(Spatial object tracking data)
##############################

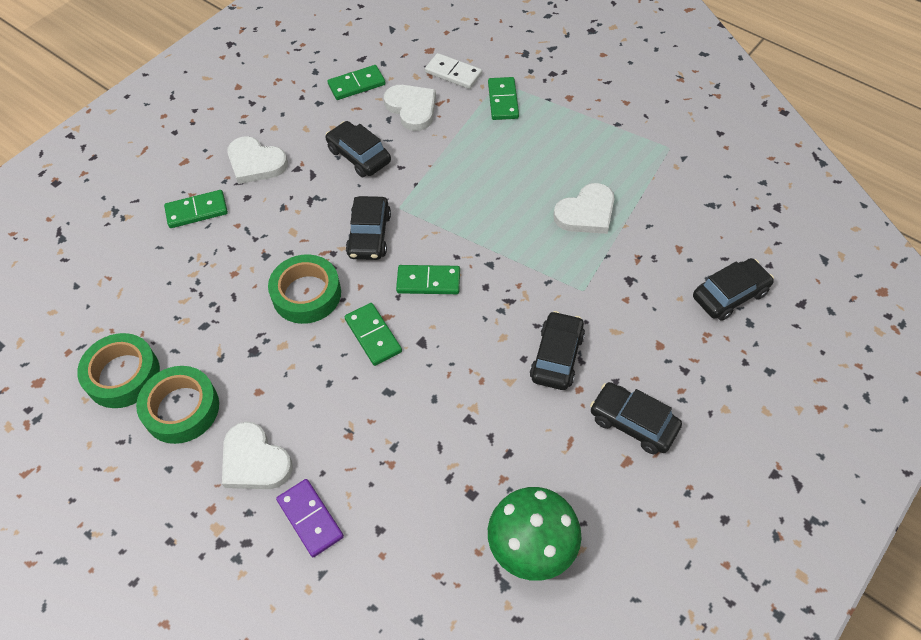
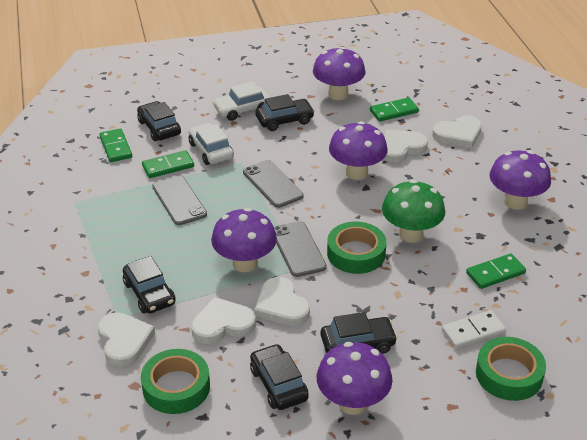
green domino: 5 -> 4
grey phone: 0 -> 3
purple domino: 1 -> 0
purple mushroom: 0 -> 5
white car: 0 -> 2
white heart: 4 -> 5

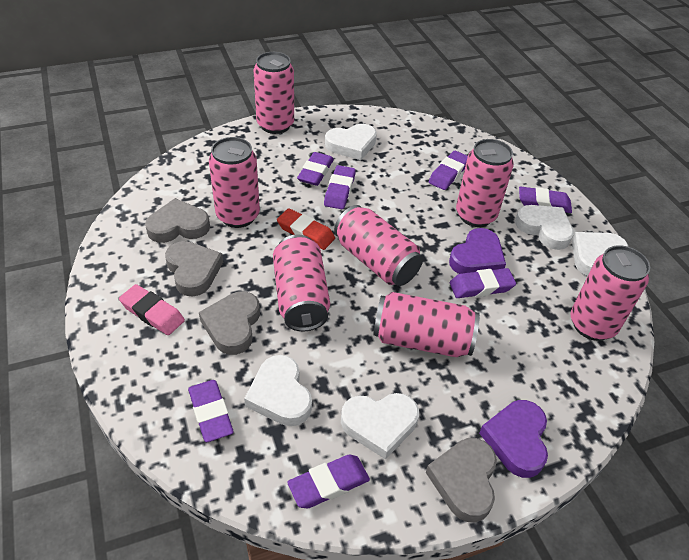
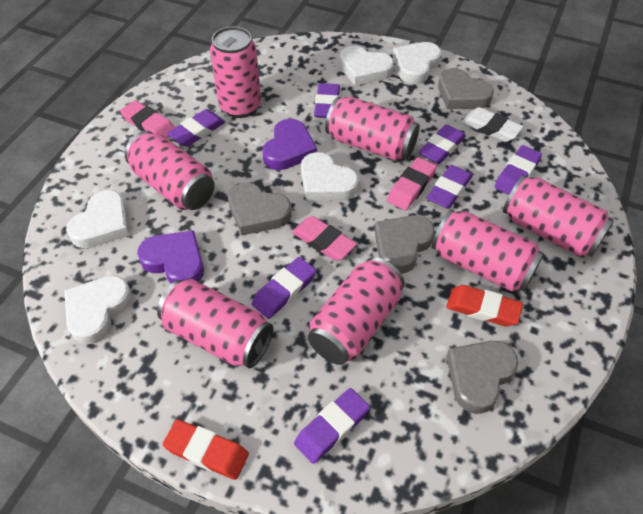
pink eraser: 1 -> 3
red eraser: 1 -> 2
white eraser: 0 -> 1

##############################

▶ **Task objective**
An exact reprint of the records above is required, with all pictures left out.

▶ **Answer to the exercise**
green domino: 5 -> 4
grey phone: 0 -> 3
purple domino: 1 -> 0
purple mushroom: 0 -> 5
white car: 0 -> 2
white heart: 4 -> 5

pink eraser: 1 -> 3
red eraser: 1 -> 2
white eraser: 0 -> 1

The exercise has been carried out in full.